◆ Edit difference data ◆
■ ■ ■

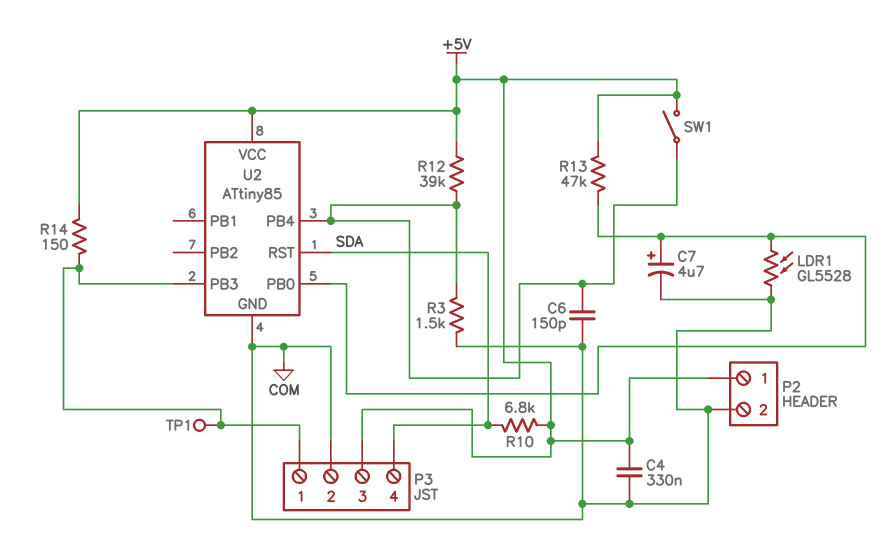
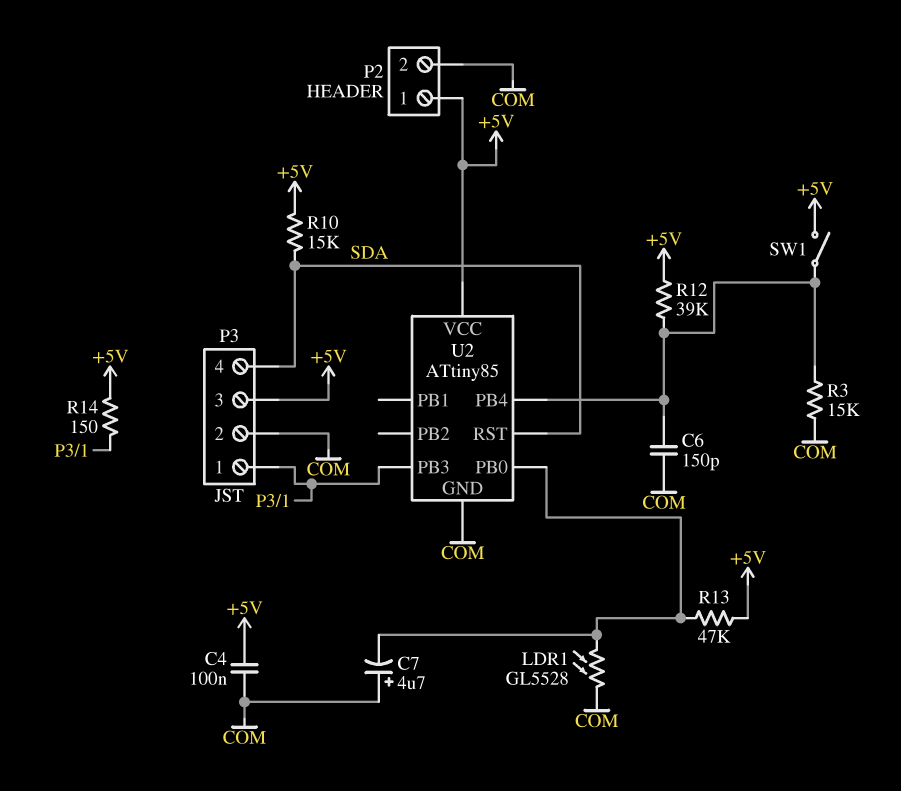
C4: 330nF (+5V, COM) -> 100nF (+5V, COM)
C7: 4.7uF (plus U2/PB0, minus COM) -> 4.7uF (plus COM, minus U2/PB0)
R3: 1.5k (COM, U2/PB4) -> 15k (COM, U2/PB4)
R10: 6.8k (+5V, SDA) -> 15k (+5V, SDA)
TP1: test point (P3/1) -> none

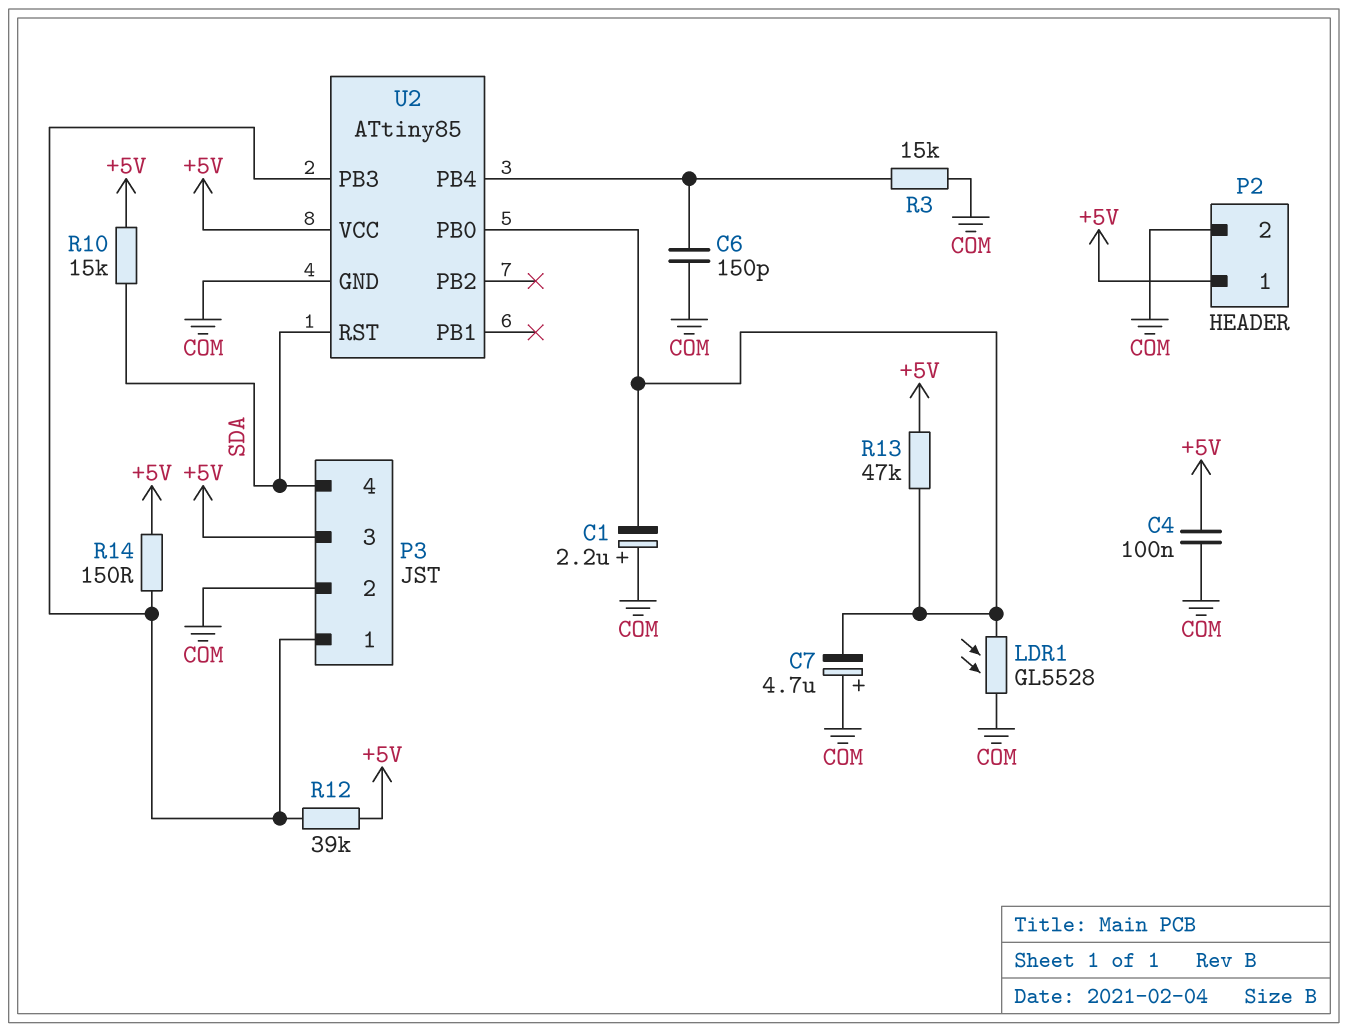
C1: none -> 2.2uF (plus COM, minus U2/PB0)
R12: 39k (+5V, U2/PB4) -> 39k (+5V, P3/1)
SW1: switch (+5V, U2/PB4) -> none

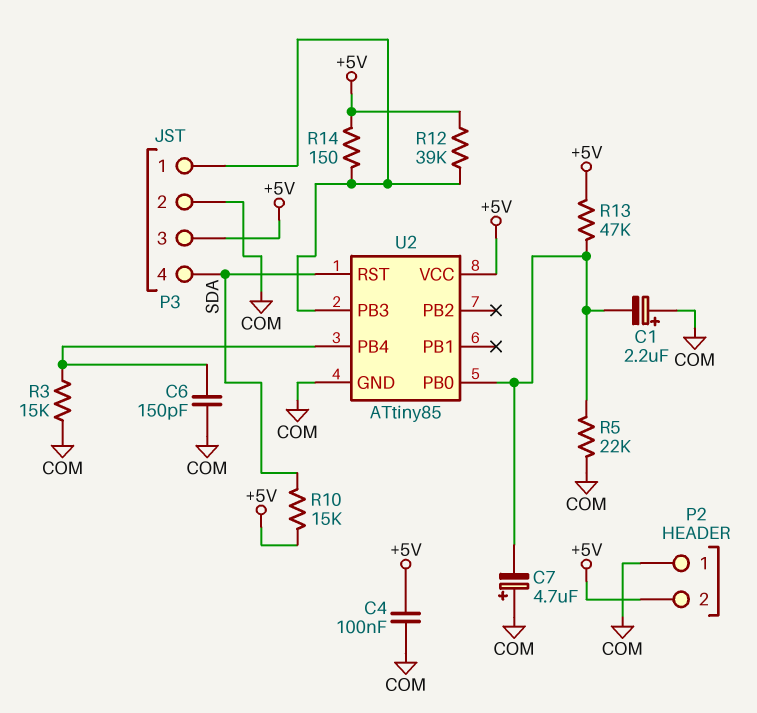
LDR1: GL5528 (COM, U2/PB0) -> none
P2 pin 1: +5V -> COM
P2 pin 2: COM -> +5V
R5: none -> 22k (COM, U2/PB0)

■ ■ ■

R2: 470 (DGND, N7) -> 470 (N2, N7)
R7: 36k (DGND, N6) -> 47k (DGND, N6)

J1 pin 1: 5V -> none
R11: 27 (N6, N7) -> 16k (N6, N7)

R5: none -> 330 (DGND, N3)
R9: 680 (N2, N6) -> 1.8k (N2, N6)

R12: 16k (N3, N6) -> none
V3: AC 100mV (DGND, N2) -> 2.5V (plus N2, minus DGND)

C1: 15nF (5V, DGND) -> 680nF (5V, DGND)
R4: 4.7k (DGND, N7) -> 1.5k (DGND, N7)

■ ■ ■

◆ TASK TO COMPLETE ◆
Give back exactly the lines above from the one with "C4: 330nF (+5V, COM) -> 100nF (+5V, COM)" through the one with "R5: none -> 22k (COM, U2/PB0)", both included. Pictures don't belong in the copy.

◆ SOLVED PROBLEM ◆
C4: 330nF (+5V, COM) -> 100nF (+5V, COM)
C7: 4.7uF (plus U2/PB0, minus COM) -> 4.7uF (plus COM, minus U2/PB0)
R3: 1.5k (COM, U2/PB4) -> 15k (COM, U2/PB4)
R10: 6.8k (+5V, SDA) -> 15k (+5V, SDA)
TP1: test point (P3/1) -> none

C1: none -> 2.2uF (plus COM, minus U2/PB0)
R12: 39k (+5V, U2/PB4) -> 39k (+5V, P3/1)
SW1: switch (+5V, U2/PB4) -> none

LDR1: GL5528 (COM, U2/PB0) -> none
P2 pin 1: +5V -> COM
P2 pin 2: COM -> +5V
R5: none -> 22k (COM, U2/PB0)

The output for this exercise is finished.